:: RECORDS SUPPLIED ::
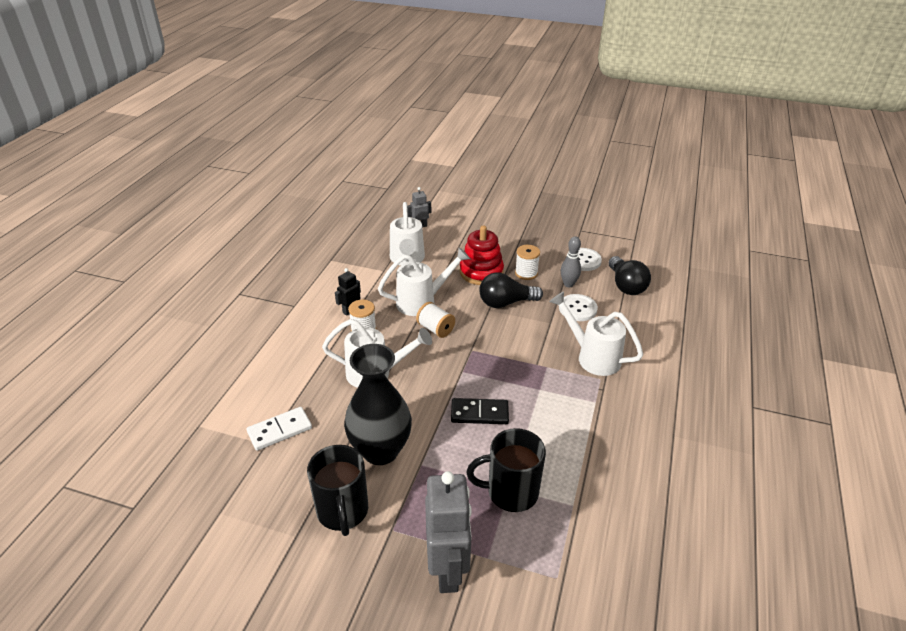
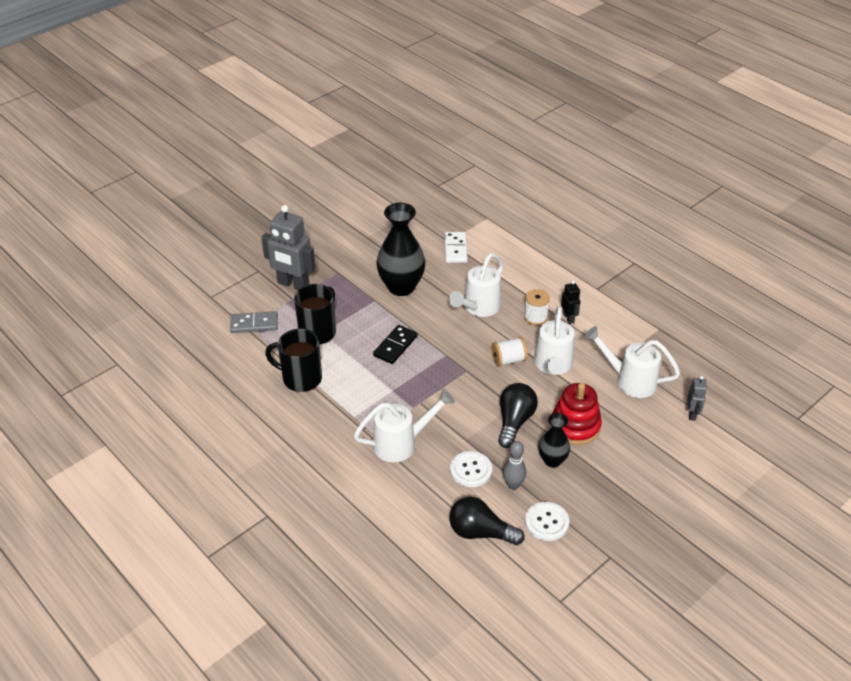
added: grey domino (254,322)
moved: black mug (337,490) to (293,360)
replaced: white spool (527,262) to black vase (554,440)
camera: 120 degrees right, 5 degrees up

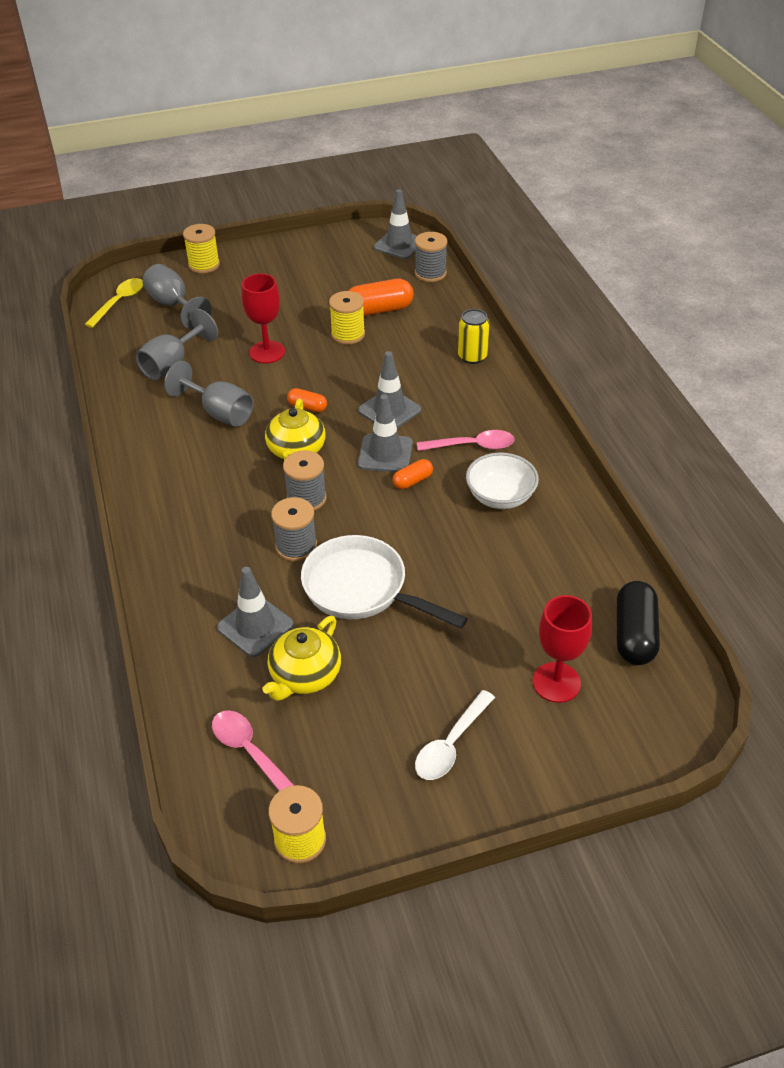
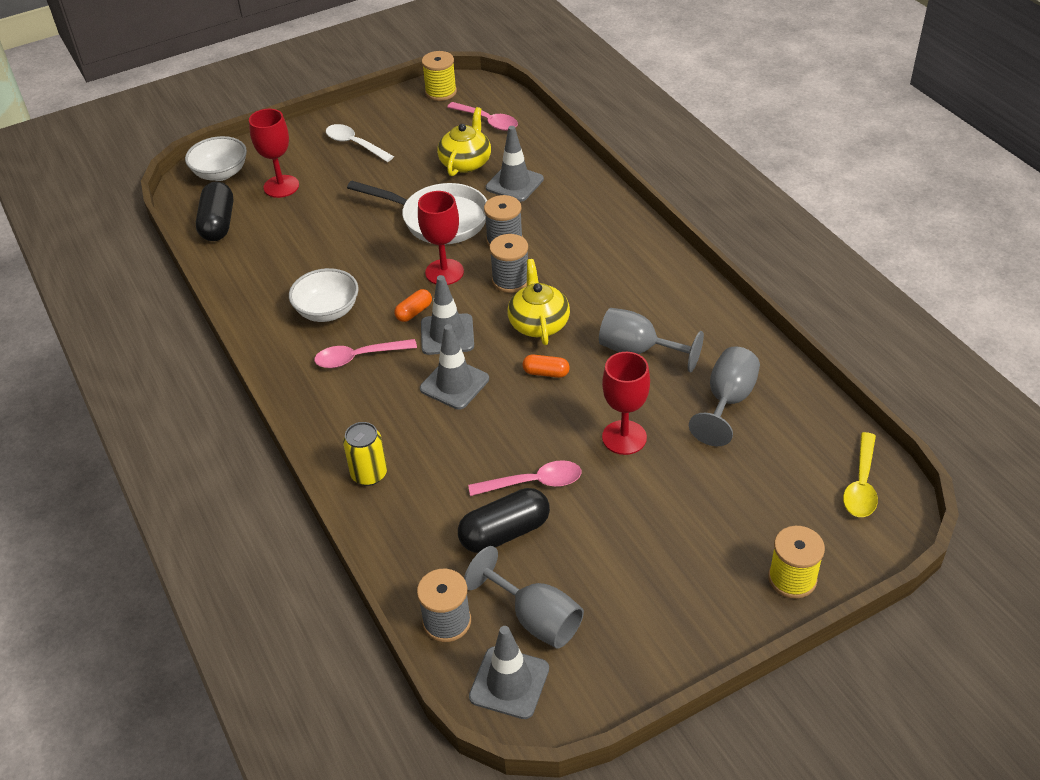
added: white bowl (216,158); red goblet (441,238)
moved: grey goblet (177,296) to (524,597)
replaced: yellow spool (347,317) to pink spoon (524,478)
recoloured: orange capsule (381,297) to black capsule (504,520)
turned: white spoon (455,735) = (360,143) 75 degrees counterclockwise
camera: 170 degrees right, 0 degrees up

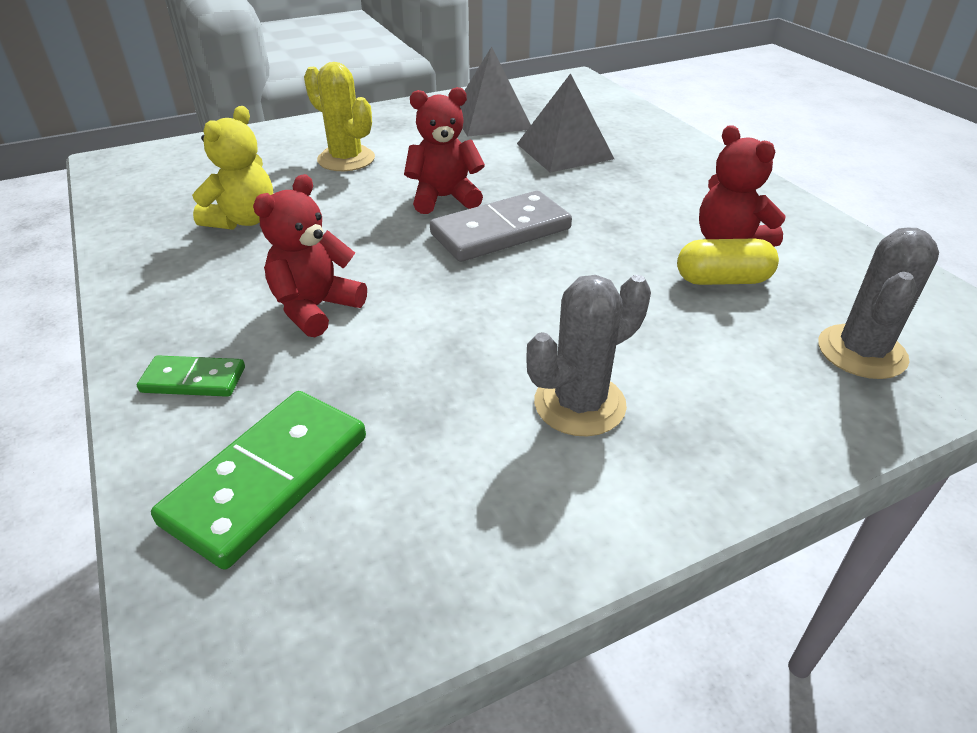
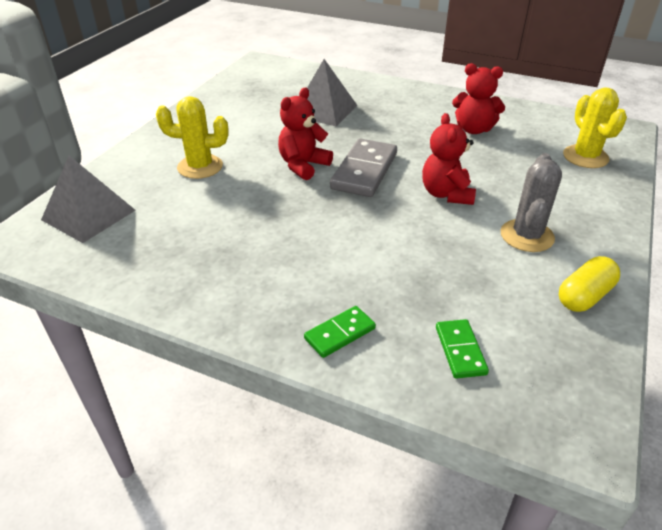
removed: yellow teddy bear (232,168)
moved: red teddy bear (310,255) to (449,159); grey pyramid (495,92) to (88,199); yellow capsule (728,262) to (589,284)
recoloured: grey cactus (878,303) to yellow cactus (595,127)
resized: green domino (258,480) = (462,349) x0.55
camera: 40 degrees left, 0 degrees up

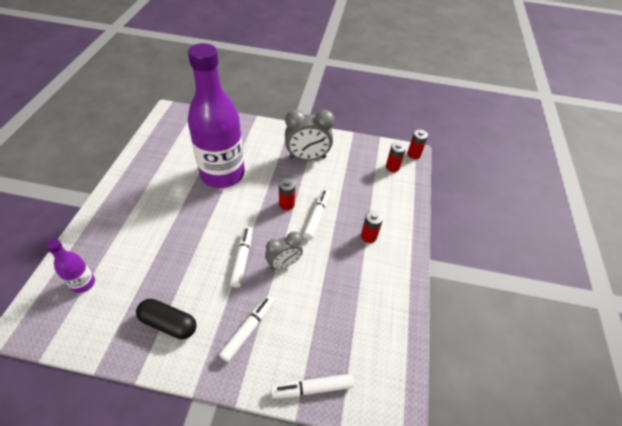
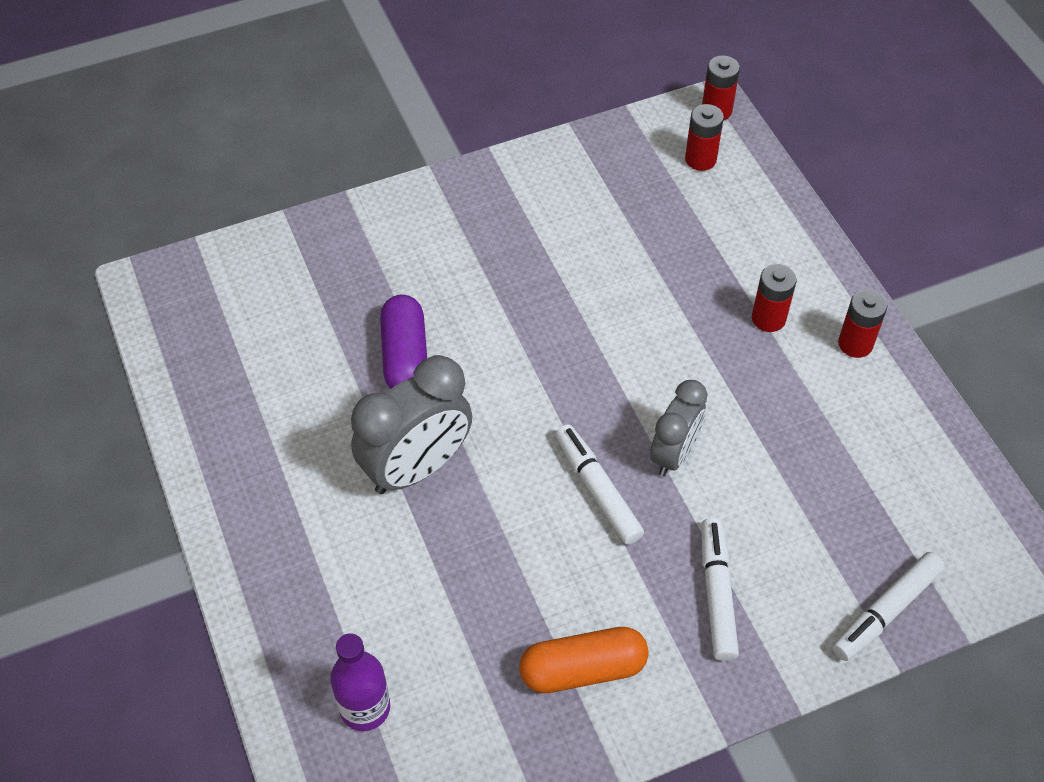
removed: white marker (316,214)
moved: red battery (287,194) to (862,323); grey clock (310,135) to (411,424)
replaced: purple bottle (216,115) to purple capsule (403,342)
recoloured: black capsule (166,319) to orange capsule (584,660)
camera: 30 degrees left, 5 degrees up

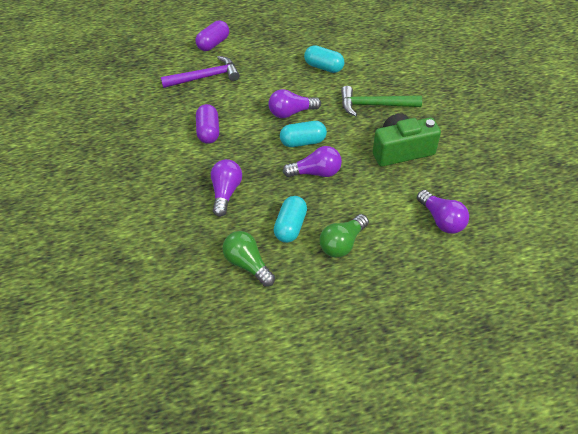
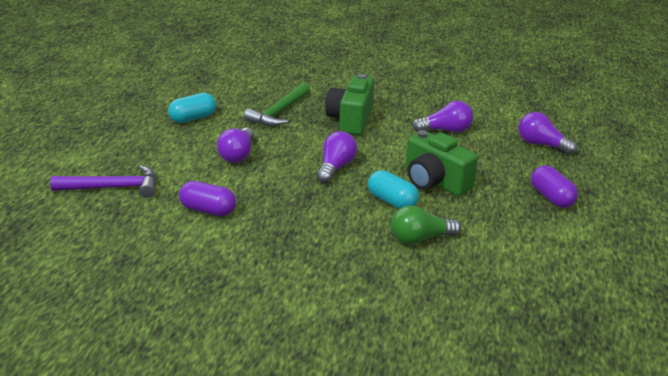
removed: turquoise capsule (303,134)
moved: purple capsule (212,36) to (554,187); purple light bulb (226,188) to (548,133)
replaced: green light bulb (344,236) to green camera (442,163)
turned: purple hammer (200,72) = (103,181) 75 degrees clockwise
camera: 65 degrees left, 20 degrees down

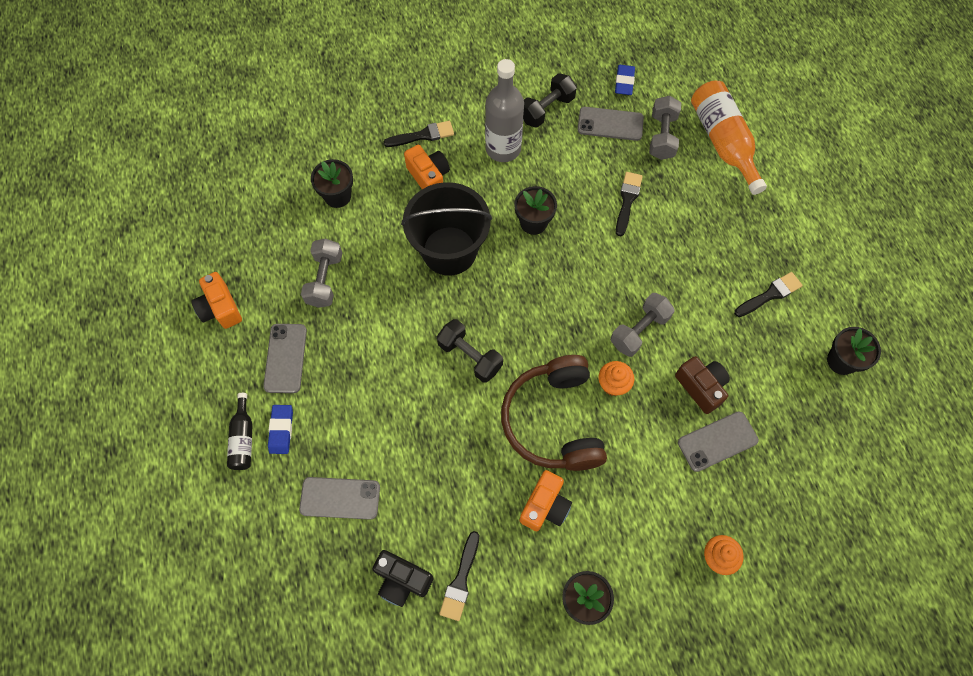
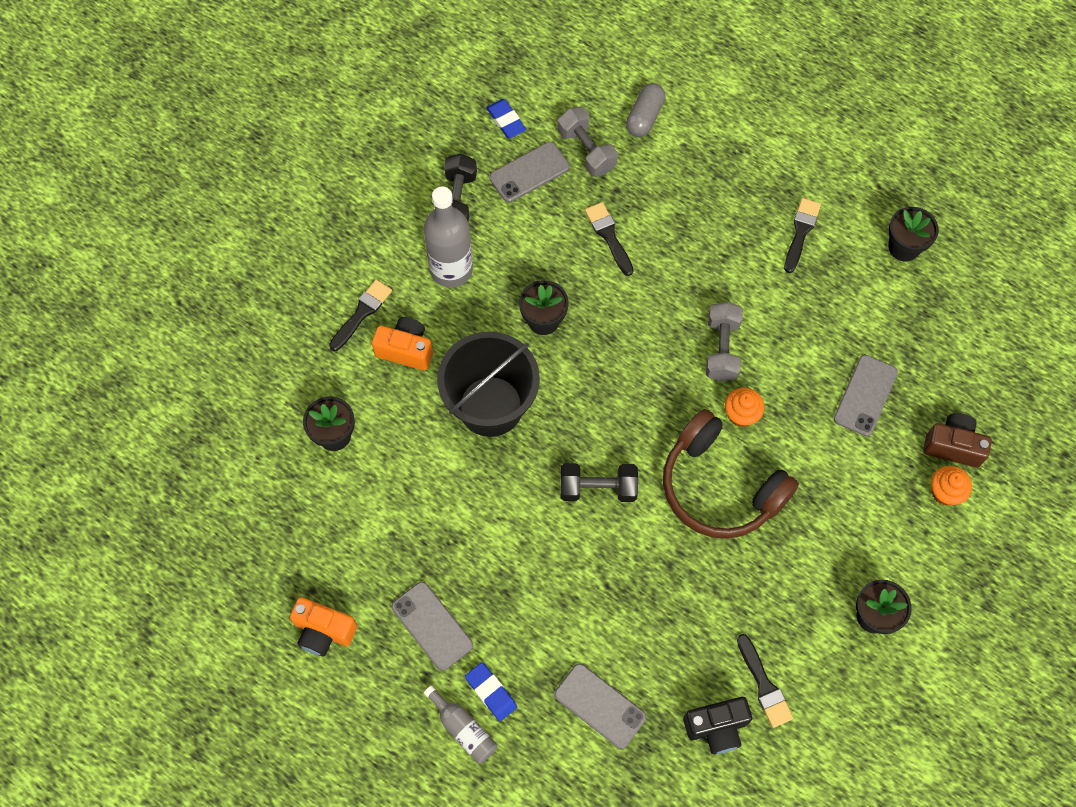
removed: grey dumbbell (321,273); orange camera (545,500)
moved: brown camera (702,385) to (957,440)
replaced: orange bottle (729,138) to grey capsule (646,110)
recoloured: black bottle (240,431) to grey bottle (460,724)
turned: grey phone (339,498) = (600,706) 75 degrees clockwise
camera: 40 degrees left, 0 degrees up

:: ACTION ITEM ::
Retype the entries verbatim and drop the pictures.

:: WRITTEN ANSWER ::
added: grey domino (254,322)
moved: black mug (337,490) to (293,360)
replaced: white spool (527,262) to black vase (554,440)
camera: 120 degrees right, 5 degrees up

added: white bowl (216,158); red goblet (441,238)
moved: grey goblet (177,296) to (524,597)
replaced: yellow spool (347,317) to pink spoon (524,478)
recoloured: orange capsule (381,297) to black capsule (504,520)
turned: white spoon (455,735) = (360,143) 75 degrees counterclockwise
camera: 170 degrees right, 0 degrees up

removed: yellow teddy bear (232,168)
moved: red teddy bear (310,255) to (449,159); grey pyramid (495,92) to (88,199); yellow capsule (728,262) to (589,284)
recoloured: grey cactus (878,303) to yellow cactus (595,127)
resized: green domino (258,480) = (462,349) x0.55
camera: 40 degrees left, 0 degrees up

removed: white marker (316,214)
moved: red battery (287,194) to (862,323); grey clock (310,135) to (411,424)
replaced: purple bottle (216,115) to purple capsule (403,342)
recoloured: black capsule (166,319) to orange capsule (584,660)
camera: 30 degrees left, 5 degrees up

removed: turquoise capsule (303,134)
moved: purple capsule (212,36) to (554,187); purple light bulb (226,188) to (548,133)
replaced: green light bulb (344,236) to green camera (442,163)
turned: purple hammer (200,72) = (103,181) 75 degrees clockwise
camera: 65 degrees left, 20 degrees down

removed: grey dumbbell (321,273); orange camera (545,500)
moved: brown camera (702,385) to (957,440)
replaced: orange bottle (729,138) to grey capsule (646,110)
recoloured: black bottle (240,431) to grey bottle (460,724)
turned: grey phone (339,498) = (600,706) 75 degrees clockwise
camera: 40 degrees left, 0 degrees up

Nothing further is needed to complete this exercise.